#### [TASK REQUIREMENTS]
A single number is expected: the count of lines in the entries below that contain "none".

------ EXTRACTED DATA ------

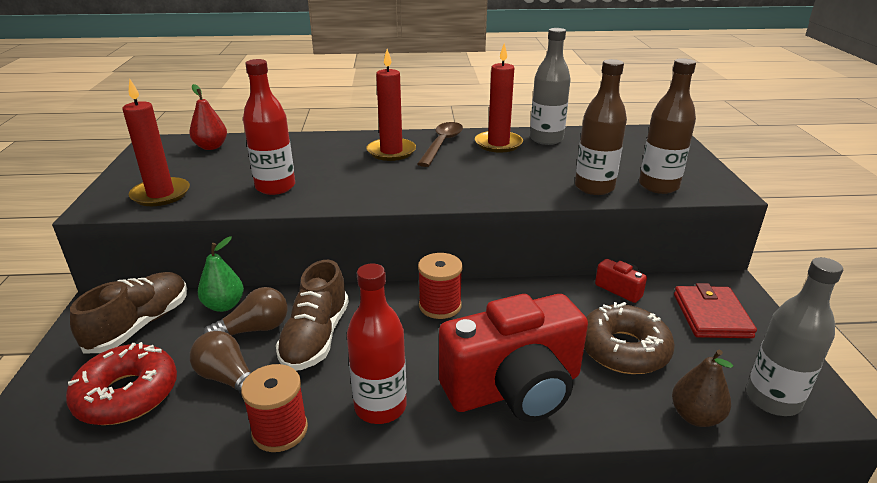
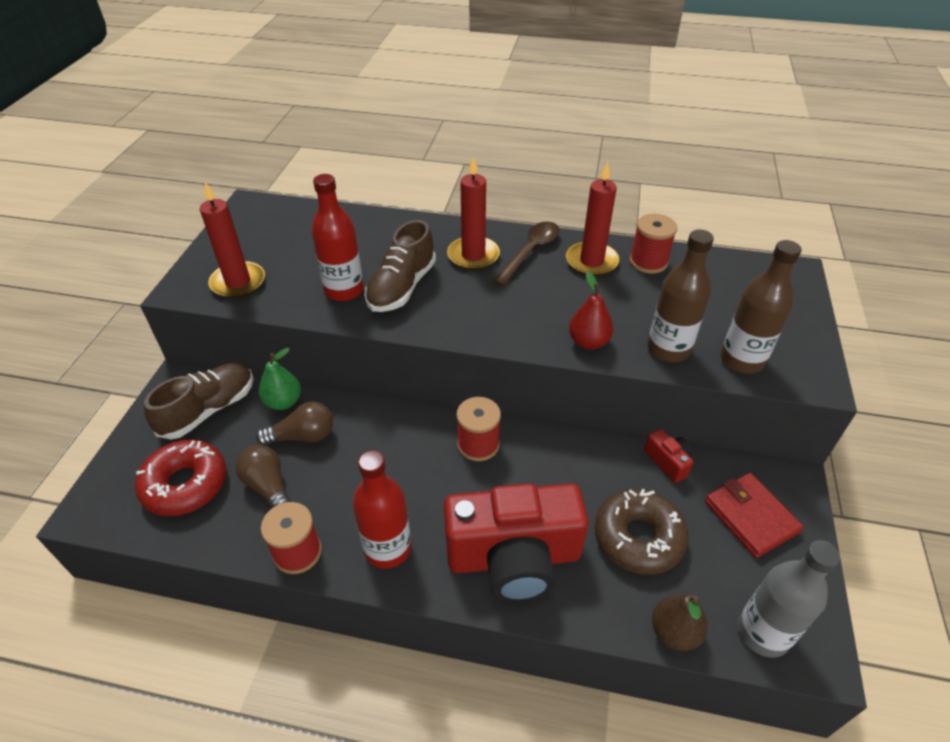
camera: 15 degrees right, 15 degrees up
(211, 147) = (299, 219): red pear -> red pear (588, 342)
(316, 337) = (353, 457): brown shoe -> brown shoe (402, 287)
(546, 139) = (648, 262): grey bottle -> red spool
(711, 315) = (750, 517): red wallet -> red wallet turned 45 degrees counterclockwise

------
------ EXTRACTED DATA ------

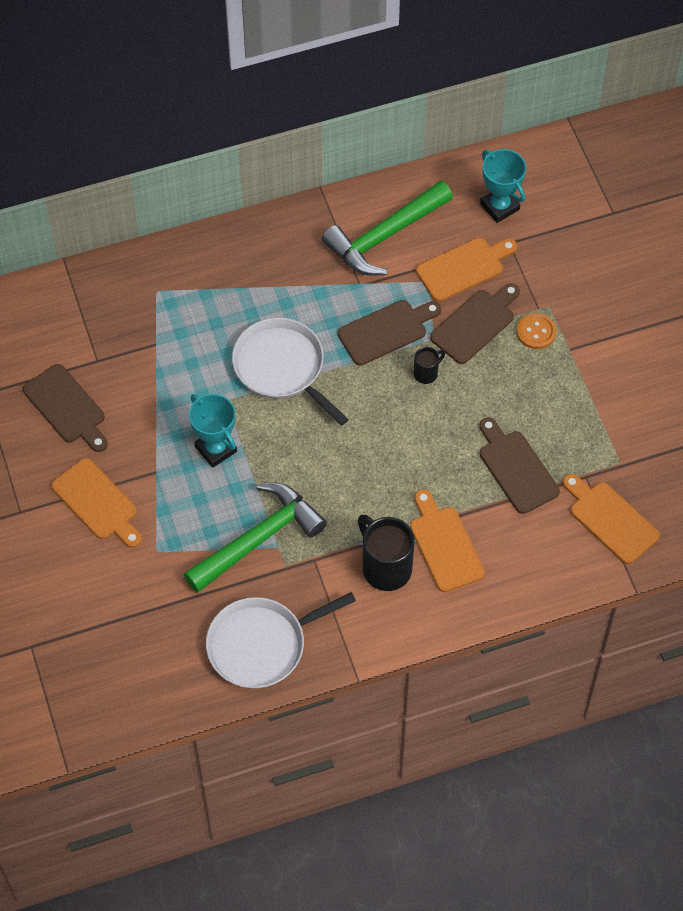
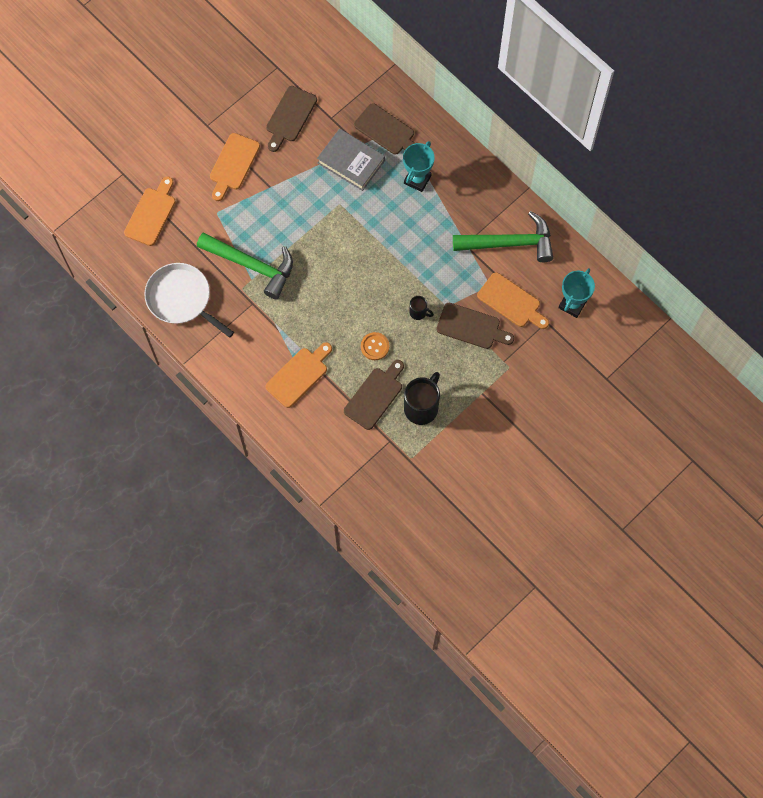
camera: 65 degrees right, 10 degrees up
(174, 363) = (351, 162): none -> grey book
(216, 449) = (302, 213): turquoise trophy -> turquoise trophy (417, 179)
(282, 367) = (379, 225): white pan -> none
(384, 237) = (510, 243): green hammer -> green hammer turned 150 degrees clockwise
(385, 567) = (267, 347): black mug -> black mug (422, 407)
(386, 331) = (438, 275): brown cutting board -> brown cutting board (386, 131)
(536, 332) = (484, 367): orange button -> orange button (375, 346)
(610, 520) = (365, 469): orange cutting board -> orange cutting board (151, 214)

------

#### [TASK ANSWER]
2